■ **Information provided**:
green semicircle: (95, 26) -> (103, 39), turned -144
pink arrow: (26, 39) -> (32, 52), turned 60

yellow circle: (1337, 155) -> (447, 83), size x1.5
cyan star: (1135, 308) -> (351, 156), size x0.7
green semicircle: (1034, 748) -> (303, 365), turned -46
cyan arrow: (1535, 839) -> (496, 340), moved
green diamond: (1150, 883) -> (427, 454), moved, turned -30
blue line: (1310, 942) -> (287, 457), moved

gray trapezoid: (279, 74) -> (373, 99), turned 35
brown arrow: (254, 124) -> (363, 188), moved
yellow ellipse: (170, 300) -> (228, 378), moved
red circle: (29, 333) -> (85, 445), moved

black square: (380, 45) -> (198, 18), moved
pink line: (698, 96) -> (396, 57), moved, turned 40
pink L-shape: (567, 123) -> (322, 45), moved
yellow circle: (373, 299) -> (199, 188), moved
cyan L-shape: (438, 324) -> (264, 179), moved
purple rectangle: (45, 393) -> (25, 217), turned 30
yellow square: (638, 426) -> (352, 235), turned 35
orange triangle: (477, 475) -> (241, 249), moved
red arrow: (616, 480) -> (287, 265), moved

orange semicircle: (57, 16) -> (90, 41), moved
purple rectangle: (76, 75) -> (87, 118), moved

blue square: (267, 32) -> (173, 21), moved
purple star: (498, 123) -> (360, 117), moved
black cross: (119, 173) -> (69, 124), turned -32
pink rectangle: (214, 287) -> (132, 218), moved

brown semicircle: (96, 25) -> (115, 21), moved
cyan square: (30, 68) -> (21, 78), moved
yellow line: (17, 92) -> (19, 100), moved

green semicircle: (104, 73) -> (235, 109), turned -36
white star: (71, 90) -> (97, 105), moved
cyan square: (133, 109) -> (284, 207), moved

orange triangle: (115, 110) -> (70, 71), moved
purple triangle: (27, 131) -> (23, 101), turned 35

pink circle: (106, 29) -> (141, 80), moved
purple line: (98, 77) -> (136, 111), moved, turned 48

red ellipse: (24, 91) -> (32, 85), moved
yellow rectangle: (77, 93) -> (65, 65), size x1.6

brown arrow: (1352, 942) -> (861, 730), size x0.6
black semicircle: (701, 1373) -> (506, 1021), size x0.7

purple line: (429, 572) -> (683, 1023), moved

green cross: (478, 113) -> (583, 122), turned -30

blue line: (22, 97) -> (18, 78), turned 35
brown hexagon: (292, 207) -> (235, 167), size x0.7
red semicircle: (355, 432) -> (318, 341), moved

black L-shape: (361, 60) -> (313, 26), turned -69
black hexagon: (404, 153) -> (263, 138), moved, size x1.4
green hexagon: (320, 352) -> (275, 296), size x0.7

■ **What to work on**: From the listing above, return every line that contains the word "brown".

■ **Task answer**:
brown arrow: (254, 124) -> (363, 188), moved
brown semicircle: (96, 25) -> (115, 21), moved
brown arrow: (1352, 942) -> (861, 730), size x0.6
brown hexagon: (292, 207) -> (235, 167), size x0.7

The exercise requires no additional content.